Segment Start: MATERIAL PROVIDED

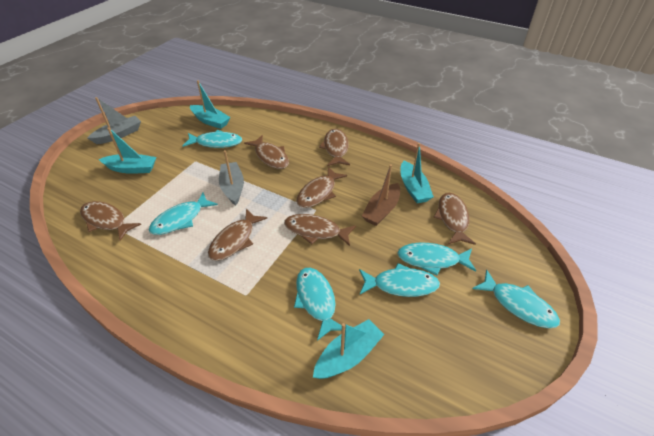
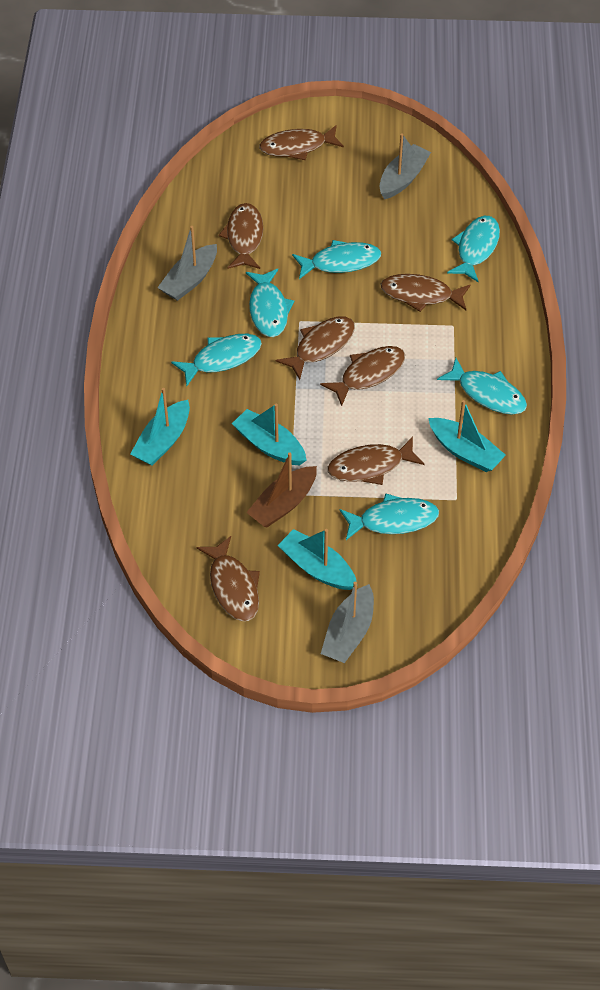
grey boat: [88,97,141,144] [219,150,244,205] = 2 -> [157,226,217,301] [321,581,374,663] [379,133,431,199] = 3

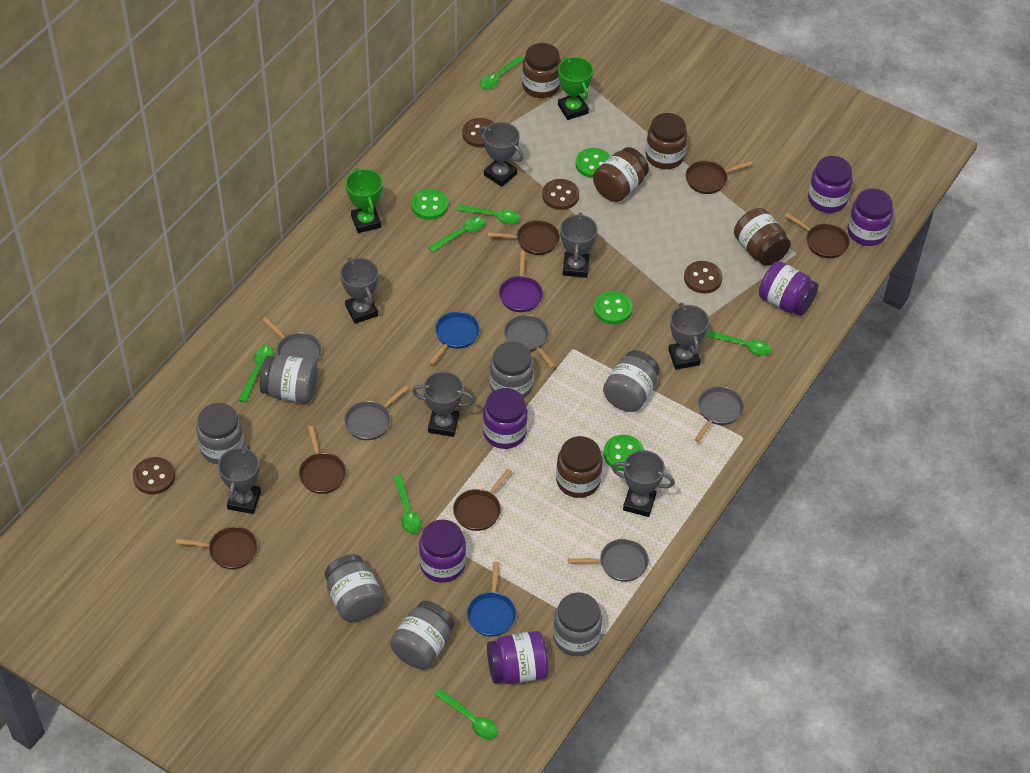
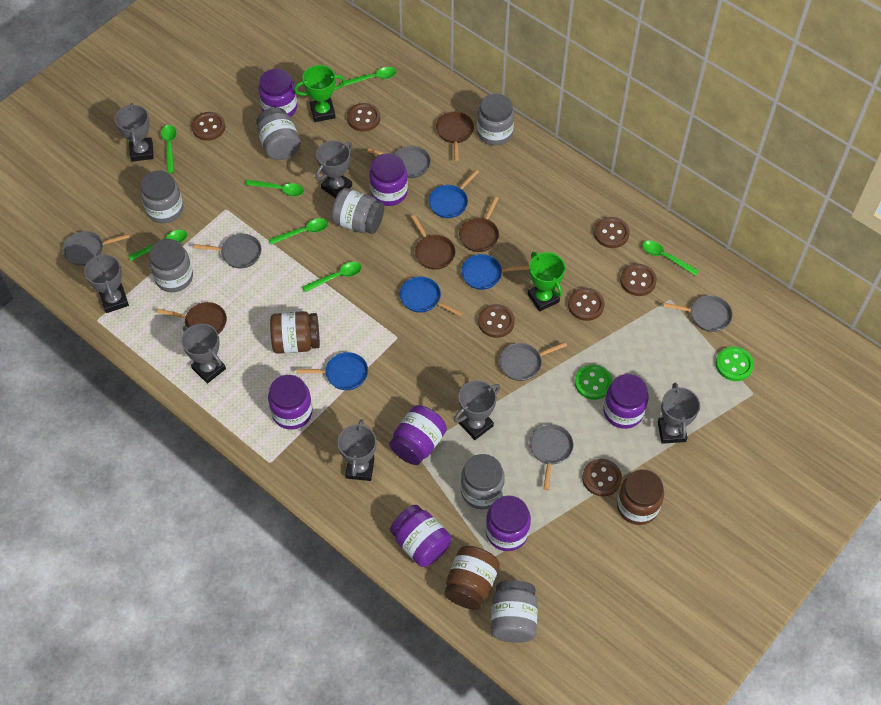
blue pan: [428,311,480,365] [467,562,516,637] = 2 -> [296,352,368,390] [400,277,463,316] [428,170,479,218] [461,254,529,290] = 4
brown button: [133,457,175,494] [462,118,494,147] [542,179,579,210] [684,261,723,294] = 4 -> [191,112,225,141] [347,103,380,131] [478,304,515,338] [568,288,605,321] [582,459,622,496] [594,217,630,248] [620,264,657,296] = 7
brown jar: [522,43,561,98] [556,436,603,498] [593,147,649,202] [646,113,688,169] [734,208,791,266] = 5 -> [270,311,320,354] [444,546,500,610] [617,469,664,525] = 3
brown pan: [176,526,258,569] [299,426,346,494] [453,469,512,531] [488,220,560,255] [686,161,753,194] [785,213,849,258] = 6 -> [157,302,227,334] [411,215,455,270] [436,112,474,161] [459,197,499,252] = 4
green button: [411,189,448,220] [575,148,611,178] [594,291,633,324] [603,435,644,471] = 4 -> [575,365,613,400] [716,347,754,381] = 2
grey pan: [263,317,322,363] [344,386,408,440] [504,315,555,369] [568,539,649,582] [695,386,744,442] = 5 -> [62,231,130,266] [193,234,261,268] [367,146,431,178] [499,342,567,381] [530,424,573,490] [663,295,733,332] = 6
purple jar: [419,520,466,583] [483,388,528,449] [487,631,549,684] [759,261,818,316] [808,156,853,213] [848,188,893,246] = 6 -> [259,69,297,117] [268,375,313,430] [369,153,408,206] [389,405,447,465] [390,505,452,567] [486,495,531,551] [603,374,649,429] = 7
purple pan: [499,251,543,312] = 1 -> none = 0

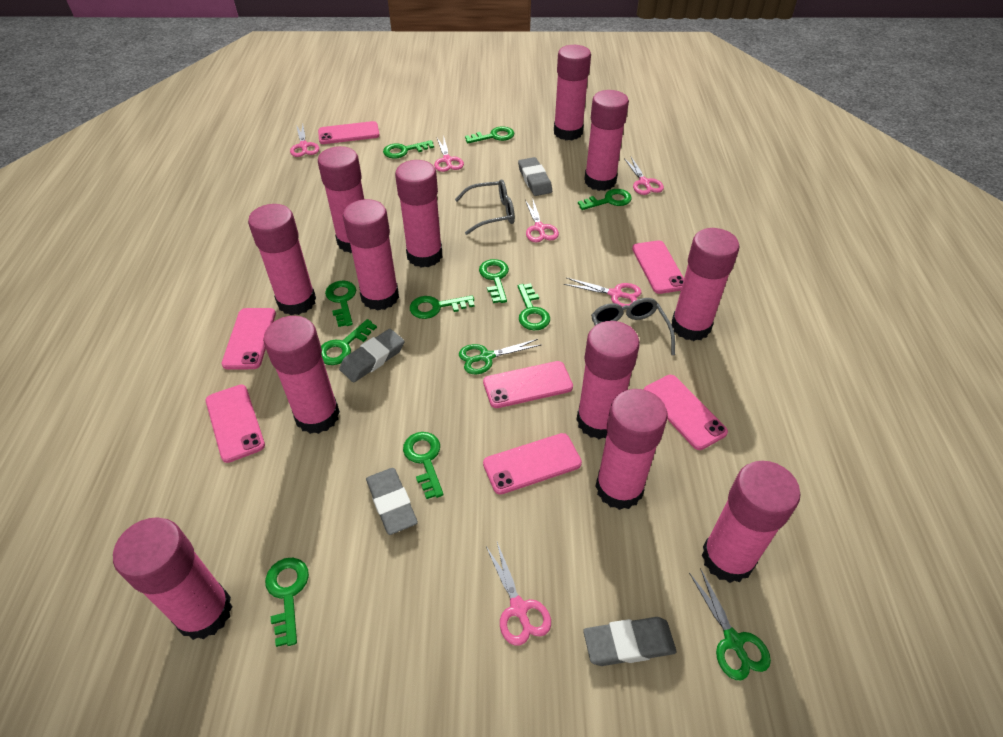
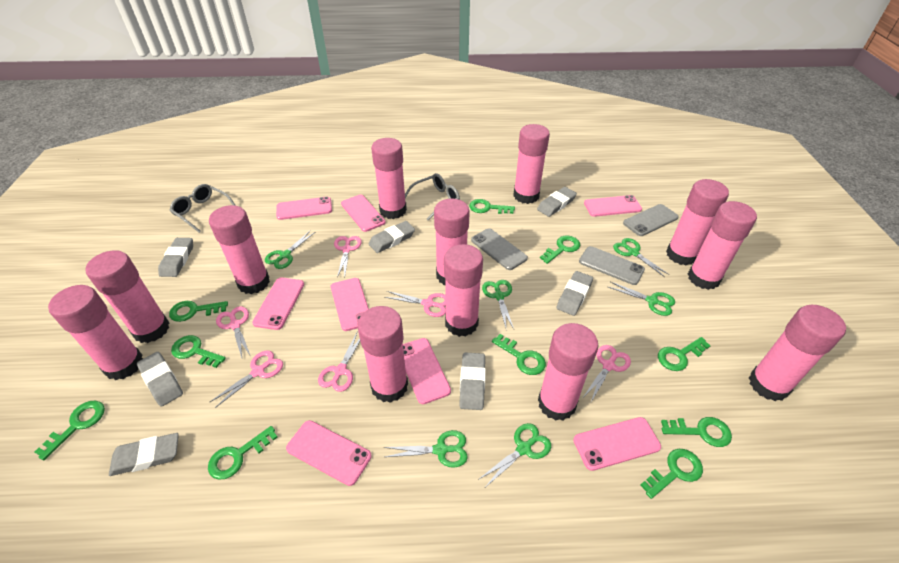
green scissors: [459,339,541,374] [689,568,771,680] = 2 -> [265,230,315,269] [384,430,468,468] [478,423,551,487] [482,280,514,329] [608,282,675,316] [613,238,669,277] = 6
grey eraser: [339,329,405,383] [366,468,418,535] [518,157,552,196] [583,617,676,666] = 4 -> [109,433,179,476] [137,352,183,407] [158,238,193,277] [369,221,415,253] [459,353,486,410] [537,187,577,217] [557,271,593,316] = 7
grey phone: none = 0 -> [471,228,528,270] [579,246,645,285] [623,204,679,236] = 3
pink phone: [206,385,265,463] [221,308,276,369] [318,121,380,144] [483,361,573,408] [483,433,582,495] [632,240,684,294] [644,375,728,450] = 7 -> [252,277,304,330] [276,197,332,220] [286,420,372,486] [331,278,369,331] [341,195,386,232] [403,338,451,404] [573,417,661,471] [584,195,642,217] = 8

Segment End: MATERIAL PROVIDED

#### WORK TASK
The reply should contain every line of the material exactly, and no images.

#### RESPONSE AREA
grey boat: [88,97,141,144] [219,150,244,205] = 2 -> [157,226,217,301] [321,581,374,663] [379,133,431,199] = 3

blue pan: [428,311,480,365] [467,562,516,637] = 2 -> [296,352,368,390] [400,277,463,316] [428,170,479,218] [461,254,529,290] = 4
brown button: [133,457,175,494] [462,118,494,147] [542,179,579,210] [684,261,723,294] = 4 -> [191,112,225,141] [347,103,380,131] [478,304,515,338] [568,288,605,321] [582,459,622,496] [594,217,630,248] [620,264,657,296] = 7
brown jar: [522,43,561,98] [556,436,603,498] [593,147,649,202] [646,113,688,169] [734,208,791,266] = 5 -> [270,311,320,354] [444,546,500,610] [617,469,664,525] = 3
brown pan: [176,526,258,569] [299,426,346,494] [453,469,512,531] [488,220,560,255] [686,161,753,194] [785,213,849,258] = 6 -> [157,302,227,334] [411,215,455,270] [436,112,474,161] [459,197,499,252] = 4
green button: [411,189,448,220] [575,148,611,178] [594,291,633,324] [603,435,644,471] = 4 -> [575,365,613,400] [716,347,754,381] = 2
grey pan: [263,317,322,363] [344,386,408,440] [504,315,555,369] [568,539,649,582] [695,386,744,442] = 5 -> [62,231,130,266] [193,234,261,268] [367,146,431,178] [499,342,567,381] [530,424,573,490] [663,295,733,332] = 6
purple jar: [419,520,466,583] [483,388,528,449] [487,631,549,684] [759,261,818,316] [808,156,853,213] [848,188,893,246] = 6 -> [259,69,297,117] [268,375,313,430] [369,153,408,206] [389,405,447,465] [390,505,452,567] [486,495,531,551] [603,374,649,429] = 7
purple pan: [499,251,543,312] = 1 -> none = 0

green scissors: [459,339,541,374] [689,568,771,680] = 2 -> [265,230,315,269] [384,430,468,468] [478,423,551,487] [482,280,514,329] [608,282,675,316] [613,238,669,277] = 6
grey eraser: [339,329,405,383] [366,468,418,535] [518,157,552,196] [583,617,676,666] = 4 -> [109,433,179,476] [137,352,183,407] [158,238,193,277] [369,221,415,253] [459,353,486,410] [537,187,577,217] [557,271,593,316] = 7
grey phone: none = 0 -> [471,228,528,270] [579,246,645,285] [623,204,679,236] = 3
pink phone: [206,385,265,463] [221,308,276,369] [318,121,380,144] [483,361,573,408] [483,433,582,495] [632,240,684,294] [644,375,728,450] = 7 -> [252,277,304,330] [276,197,332,220] [286,420,372,486] [331,278,369,331] [341,195,386,232] [403,338,451,404] [573,417,661,471] [584,195,642,217] = 8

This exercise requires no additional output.